▸ **Dataset records**:
== Segment start ==

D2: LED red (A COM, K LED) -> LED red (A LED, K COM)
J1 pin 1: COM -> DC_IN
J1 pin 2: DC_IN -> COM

== Segment end ==
== Segment start ==

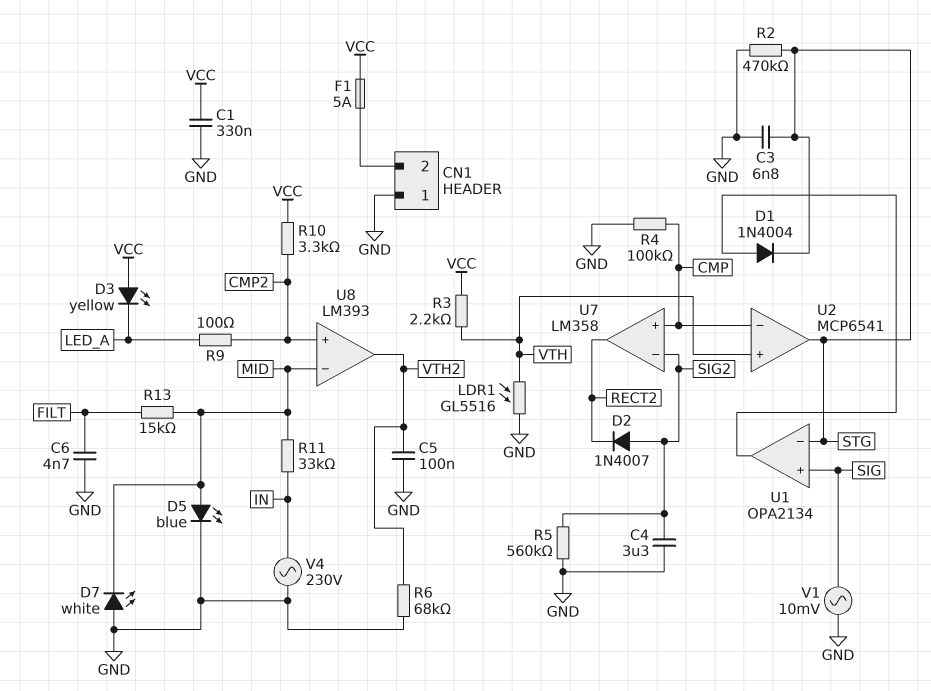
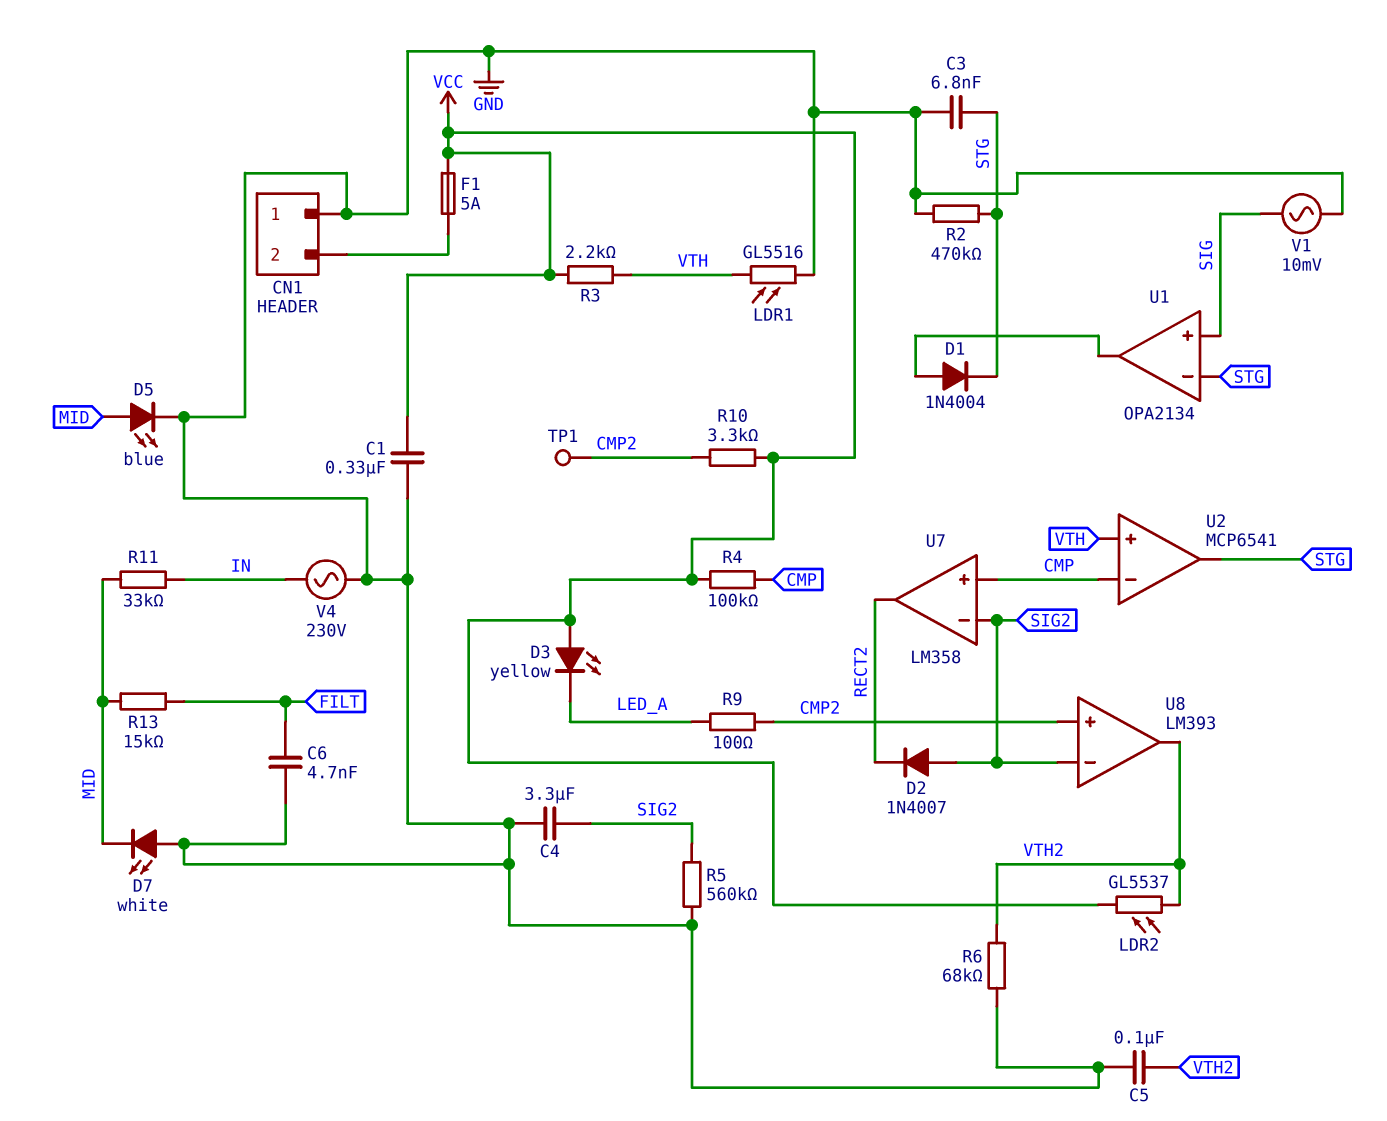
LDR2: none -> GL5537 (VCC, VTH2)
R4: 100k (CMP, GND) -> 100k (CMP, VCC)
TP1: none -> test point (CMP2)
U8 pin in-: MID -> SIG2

== Segment end ==

▸ **Task to carry out**: Retype exactly the lines of the data above that fall between the line with "R4: 100k (CMP, GND) -> 100k (CMP, VCC)" and the line with "U8 pin in-: MID -> SIG2", inclusive, and add nothing.

▸ **Exercise result**:
R4: 100k (CMP, GND) -> 100k (CMP, VCC)
TP1: none -> test point (CMP2)
U8 pin in-: MID -> SIG2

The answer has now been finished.